__Entries shown__.
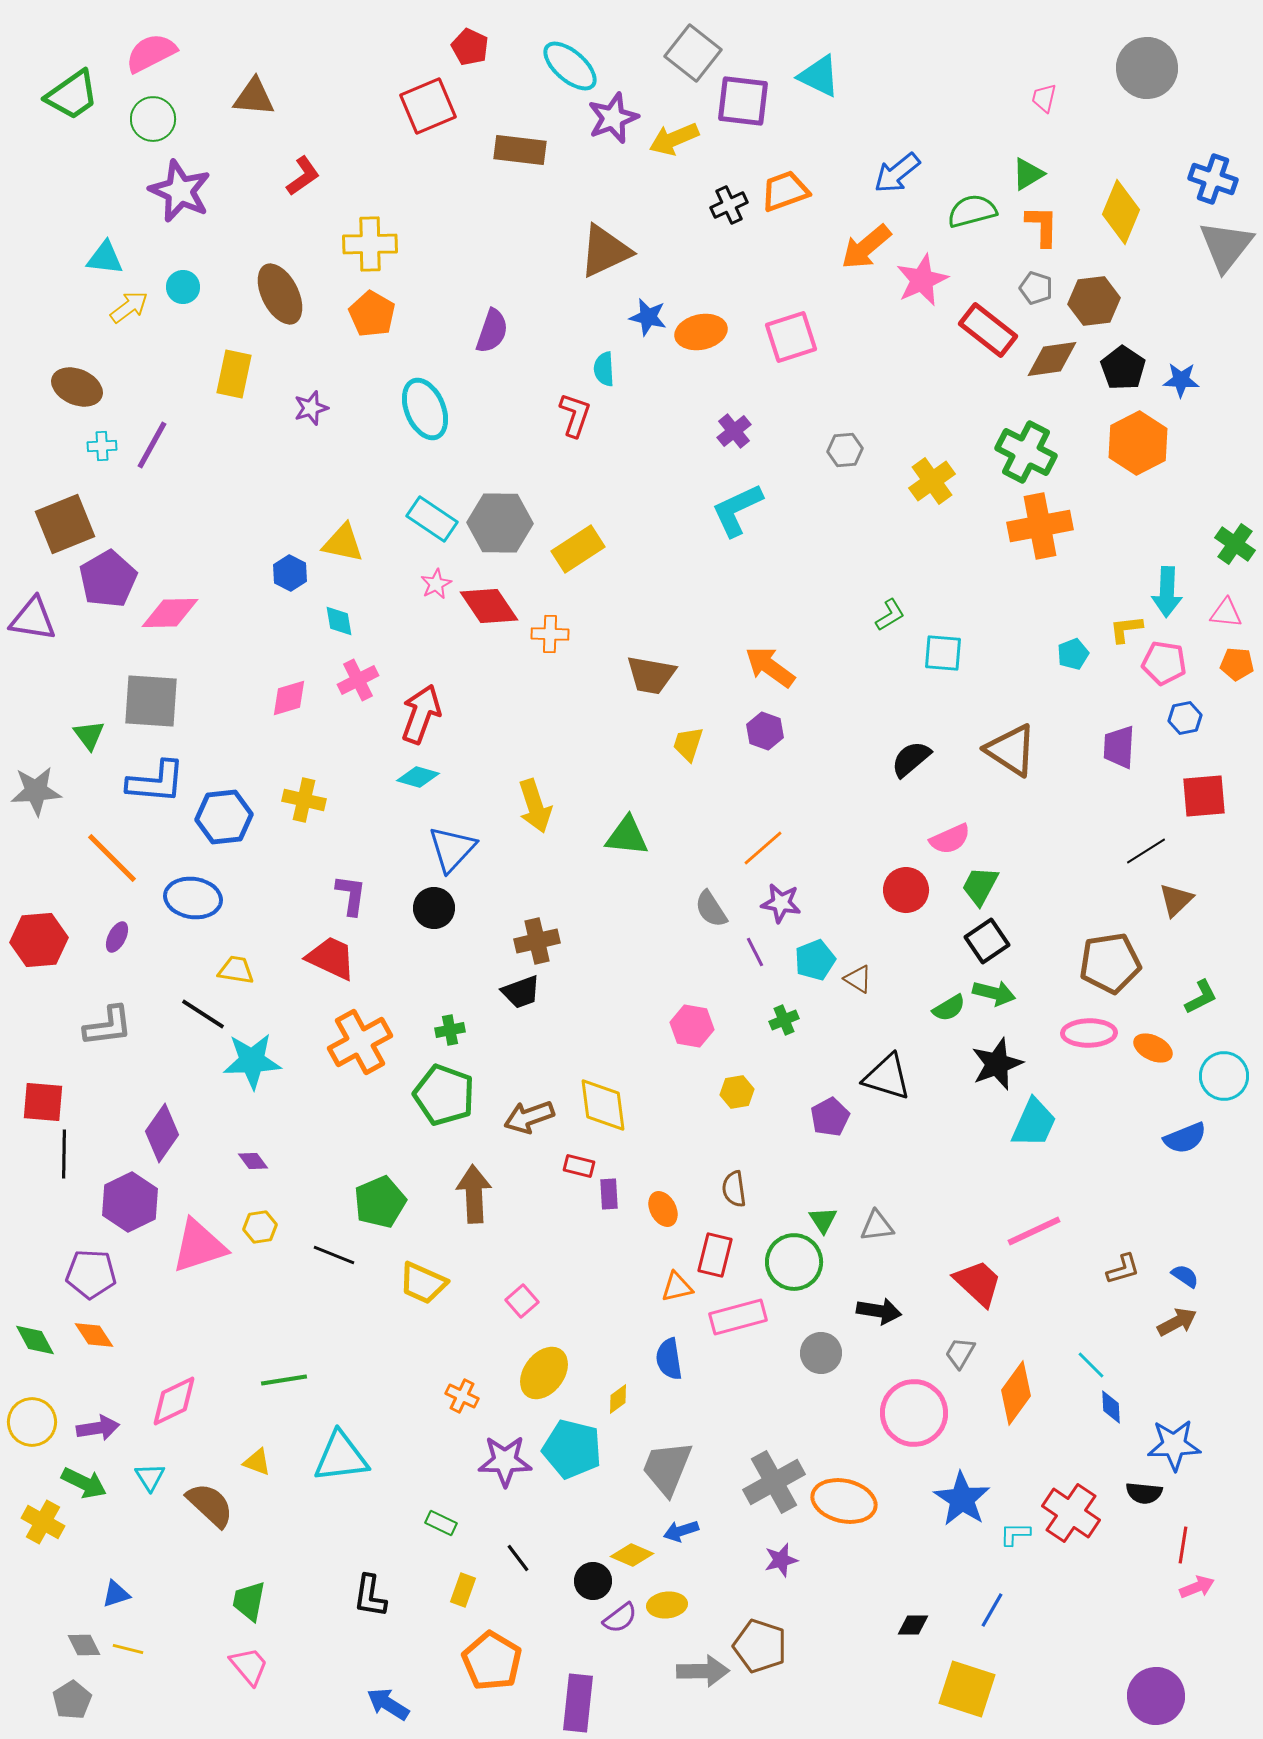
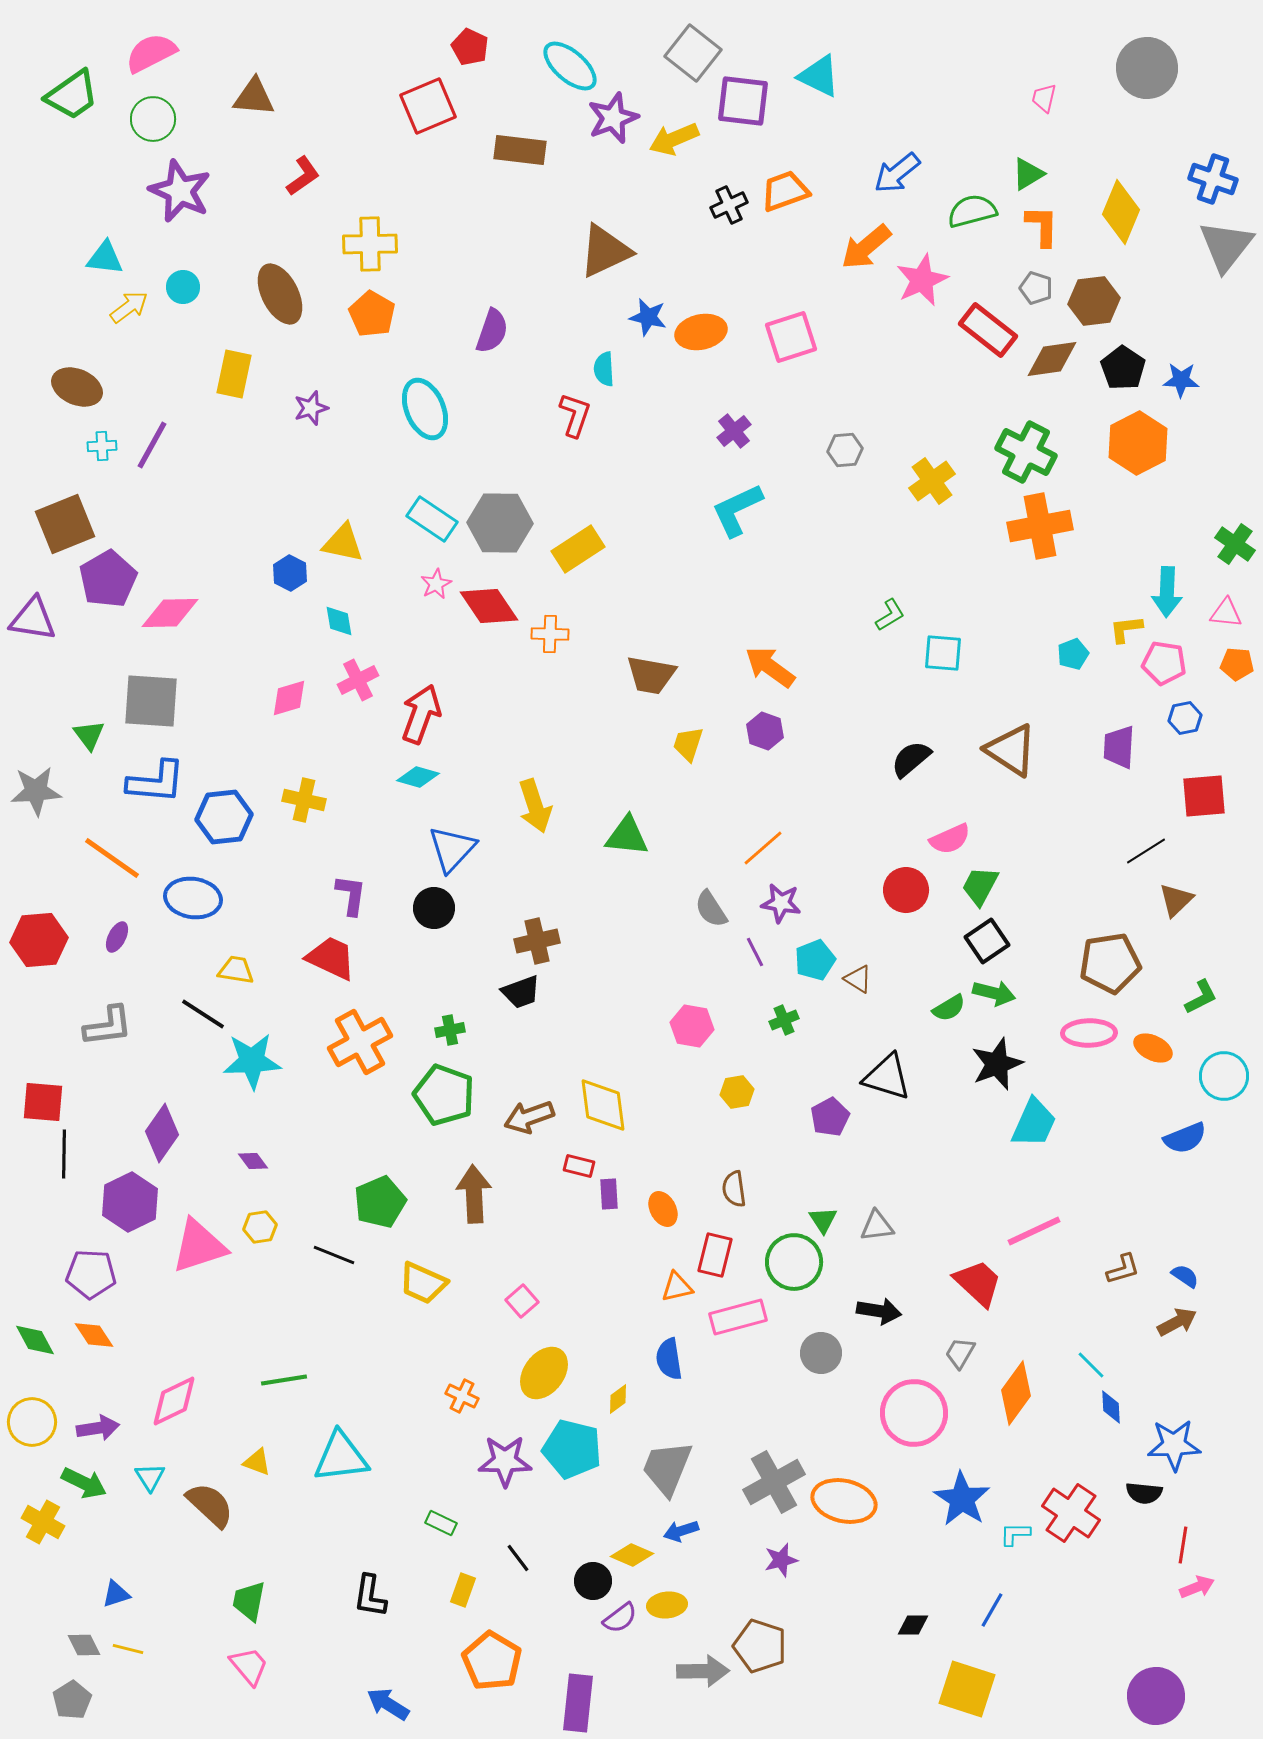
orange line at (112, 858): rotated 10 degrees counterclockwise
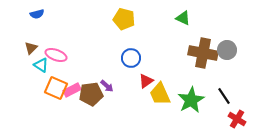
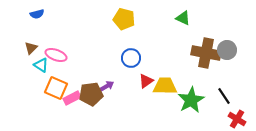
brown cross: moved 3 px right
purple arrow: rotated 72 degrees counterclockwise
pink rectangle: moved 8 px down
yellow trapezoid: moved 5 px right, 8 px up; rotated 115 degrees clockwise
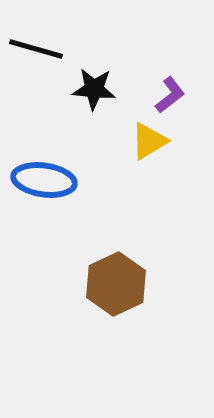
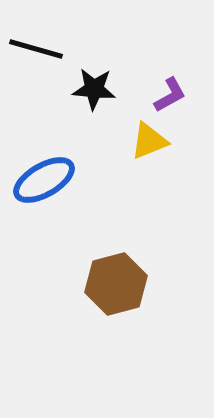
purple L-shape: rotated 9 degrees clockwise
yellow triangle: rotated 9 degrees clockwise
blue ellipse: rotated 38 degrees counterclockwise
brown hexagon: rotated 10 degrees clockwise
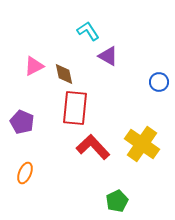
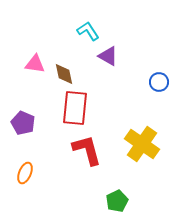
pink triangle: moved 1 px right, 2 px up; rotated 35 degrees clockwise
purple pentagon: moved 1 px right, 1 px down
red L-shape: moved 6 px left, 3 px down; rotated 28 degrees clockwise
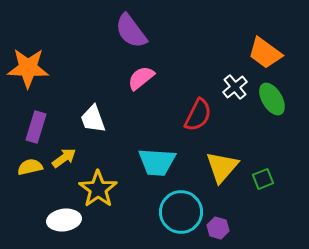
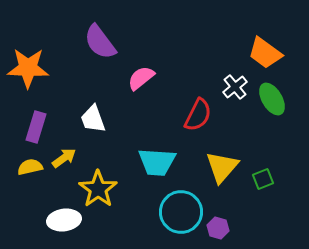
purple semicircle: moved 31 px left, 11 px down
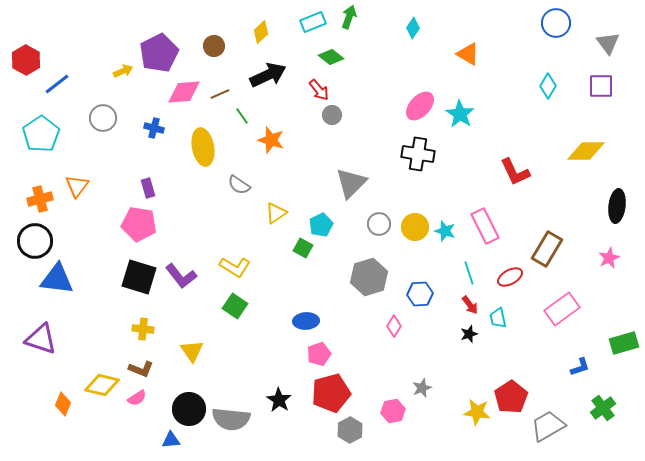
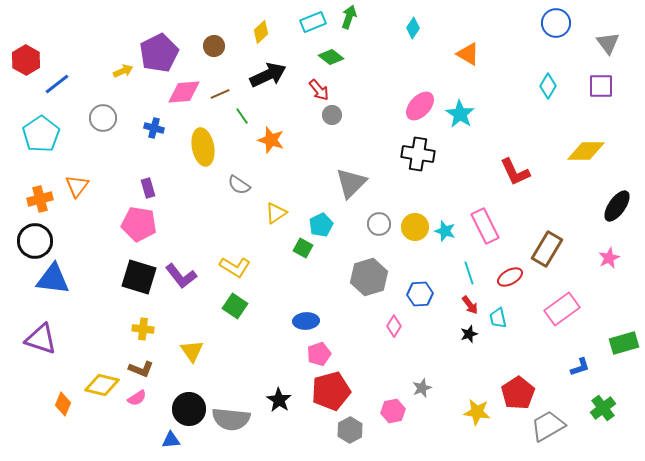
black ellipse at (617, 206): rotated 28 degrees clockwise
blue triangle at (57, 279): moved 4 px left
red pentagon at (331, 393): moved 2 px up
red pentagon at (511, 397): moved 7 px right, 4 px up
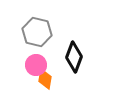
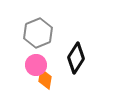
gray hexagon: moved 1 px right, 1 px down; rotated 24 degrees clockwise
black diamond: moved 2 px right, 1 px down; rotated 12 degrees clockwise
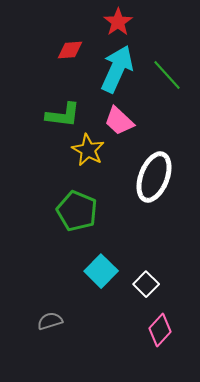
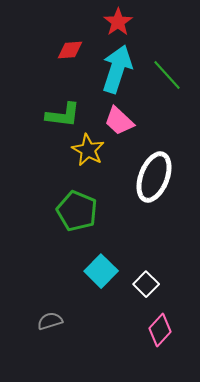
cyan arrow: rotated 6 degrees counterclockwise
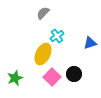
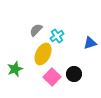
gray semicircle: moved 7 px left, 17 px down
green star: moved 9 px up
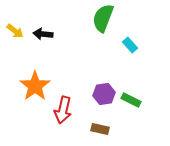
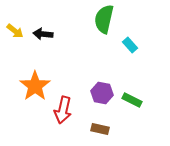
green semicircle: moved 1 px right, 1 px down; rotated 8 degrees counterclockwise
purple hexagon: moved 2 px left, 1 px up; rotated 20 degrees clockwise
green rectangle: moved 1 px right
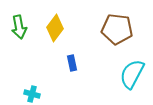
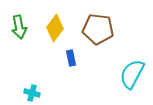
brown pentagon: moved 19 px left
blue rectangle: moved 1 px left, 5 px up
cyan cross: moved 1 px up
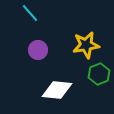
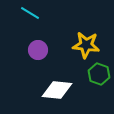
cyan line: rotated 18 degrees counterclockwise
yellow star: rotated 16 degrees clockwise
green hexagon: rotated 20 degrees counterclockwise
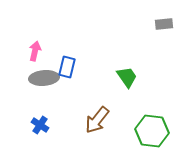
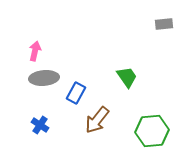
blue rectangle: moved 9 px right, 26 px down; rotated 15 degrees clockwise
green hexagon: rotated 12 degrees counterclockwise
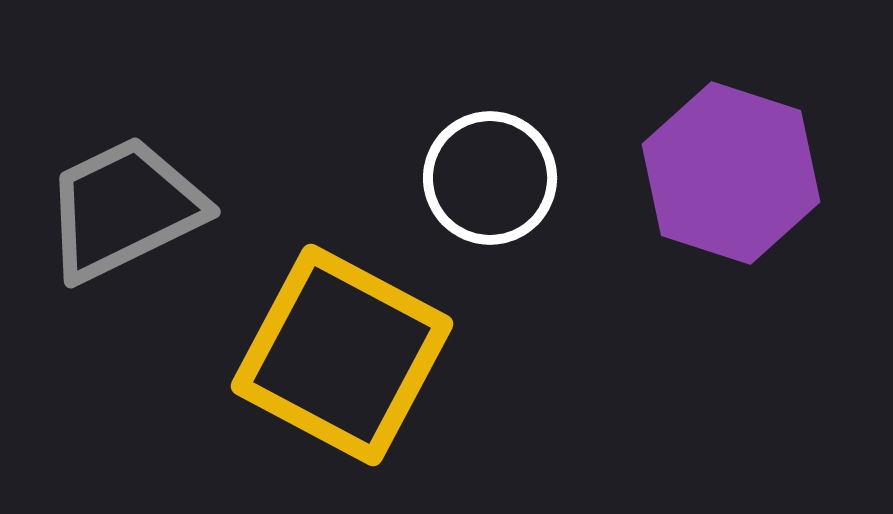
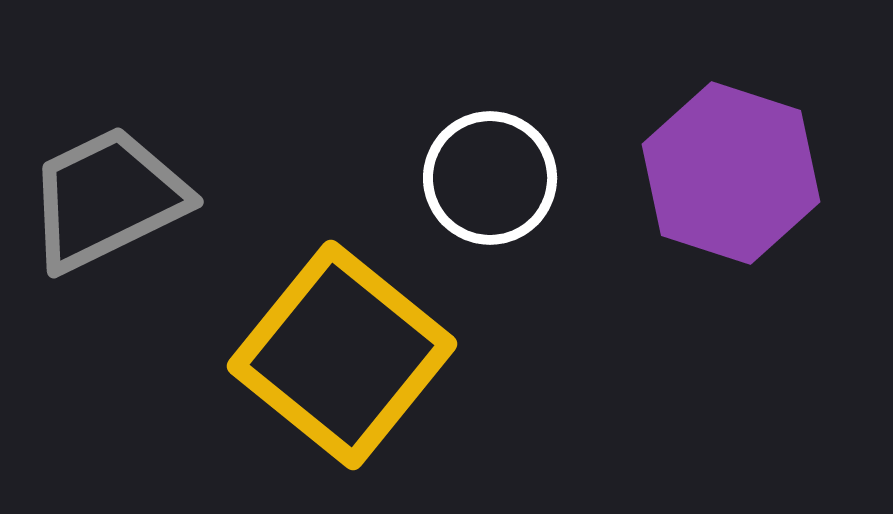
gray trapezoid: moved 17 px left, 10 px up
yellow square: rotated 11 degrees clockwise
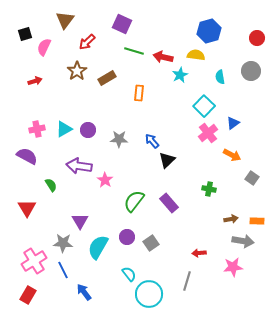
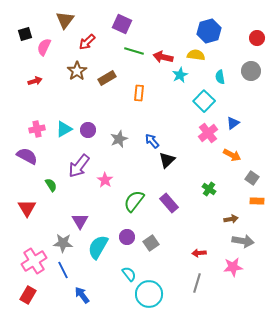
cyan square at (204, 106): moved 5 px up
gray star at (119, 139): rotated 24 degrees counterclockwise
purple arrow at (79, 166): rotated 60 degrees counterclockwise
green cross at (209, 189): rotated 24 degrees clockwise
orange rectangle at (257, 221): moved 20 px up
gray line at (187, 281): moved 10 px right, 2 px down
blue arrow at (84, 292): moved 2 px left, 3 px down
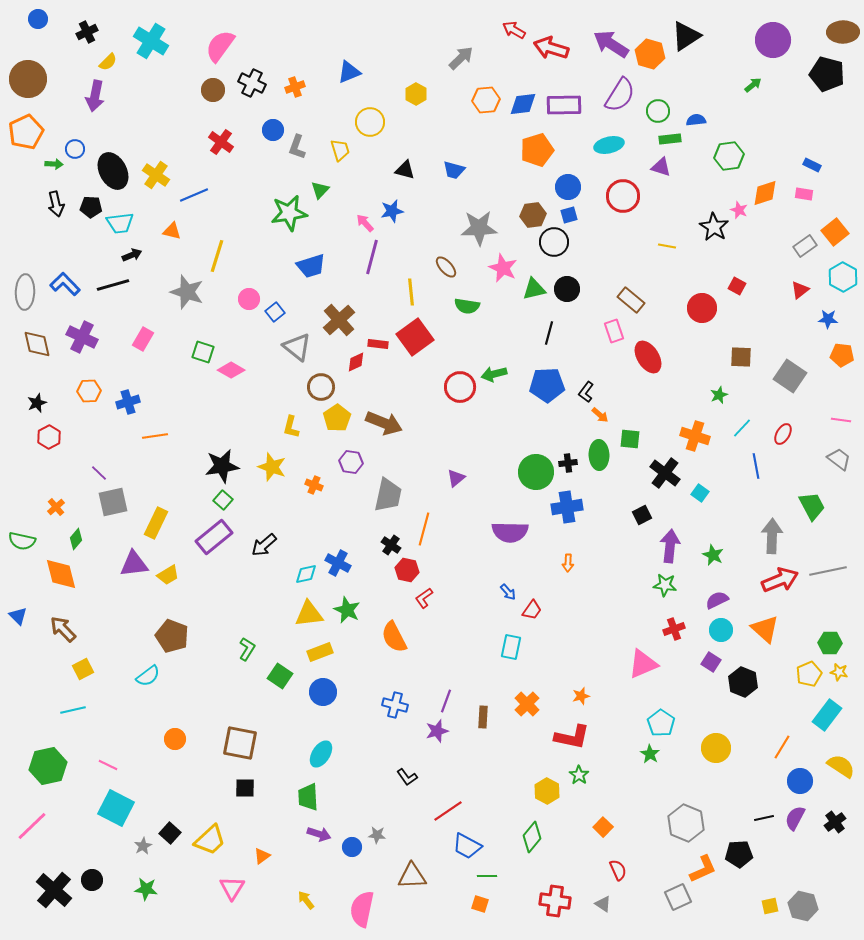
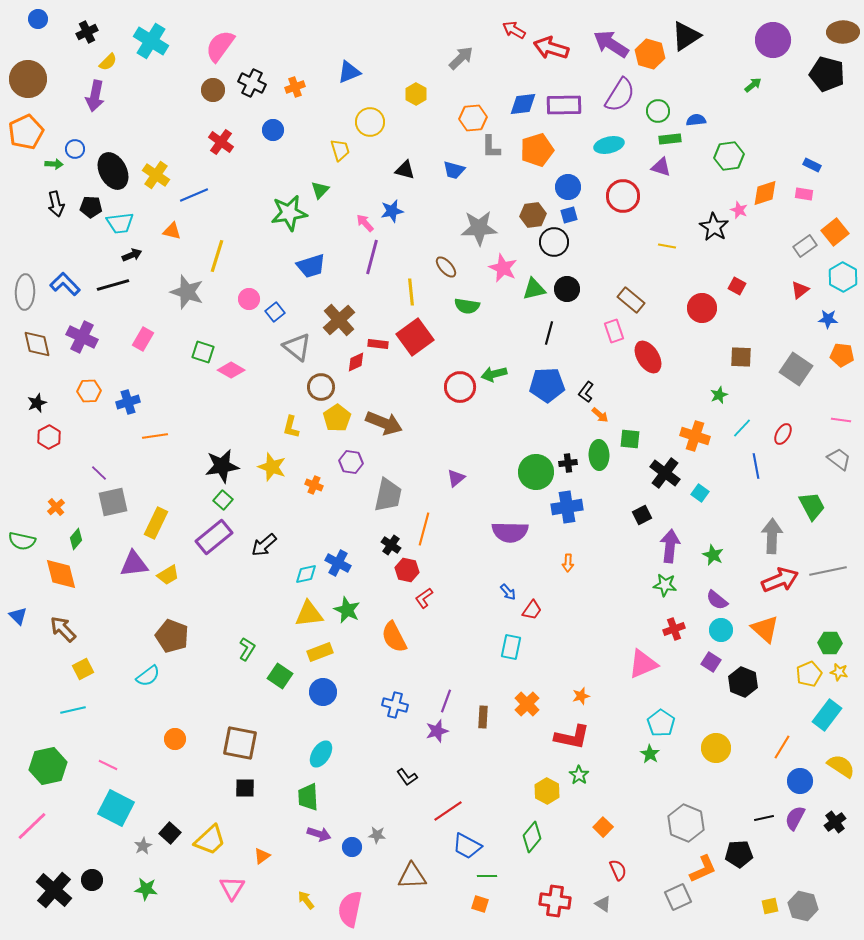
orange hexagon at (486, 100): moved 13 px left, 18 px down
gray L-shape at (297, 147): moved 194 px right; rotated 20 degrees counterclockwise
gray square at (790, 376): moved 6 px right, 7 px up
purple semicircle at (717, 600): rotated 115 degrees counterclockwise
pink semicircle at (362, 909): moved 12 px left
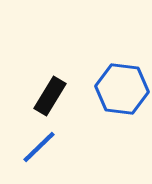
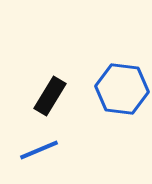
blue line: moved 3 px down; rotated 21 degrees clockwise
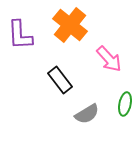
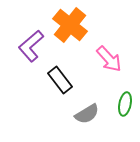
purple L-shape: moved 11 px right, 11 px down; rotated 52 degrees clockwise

__Exercise requirements__. Reproduce the records starting with the line that contains "purple L-shape: rotated 9 degrees clockwise" and going on through the line that contains "green star: moved 9 px up", including both of those lines. Leave the pictures out of your answer.

__Result of the exercise__.
purple L-shape: rotated 9 degrees clockwise
yellow triangle: rotated 9 degrees clockwise
blue ellipse: rotated 38 degrees counterclockwise
brown hexagon: rotated 10 degrees clockwise
pink triangle: moved 1 px right, 2 px up; rotated 35 degrees clockwise
purple pentagon: moved 1 px right, 1 px down
red L-shape: moved 6 px left, 3 px down; rotated 28 degrees clockwise
purple semicircle: moved 31 px left, 11 px down
black ellipse at (617, 206): rotated 28 degrees clockwise
blue triangle at (57, 279): moved 4 px left
red pentagon at (331, 393): moved 2 px up
red pentagon at (511, 397): moved 7 px right, 4 px up
gray hexagon: moved 1 px right, 1 px down; rotated 24 degrees clockwise
black diamond: moved 2 px right, 1 px down; rotated 12 degrees clockwise
cyan arrow: rotated 6 degrees counterclockwise
gray semicircle: moved 7 px left, 17 px down
green star: moved 9 px up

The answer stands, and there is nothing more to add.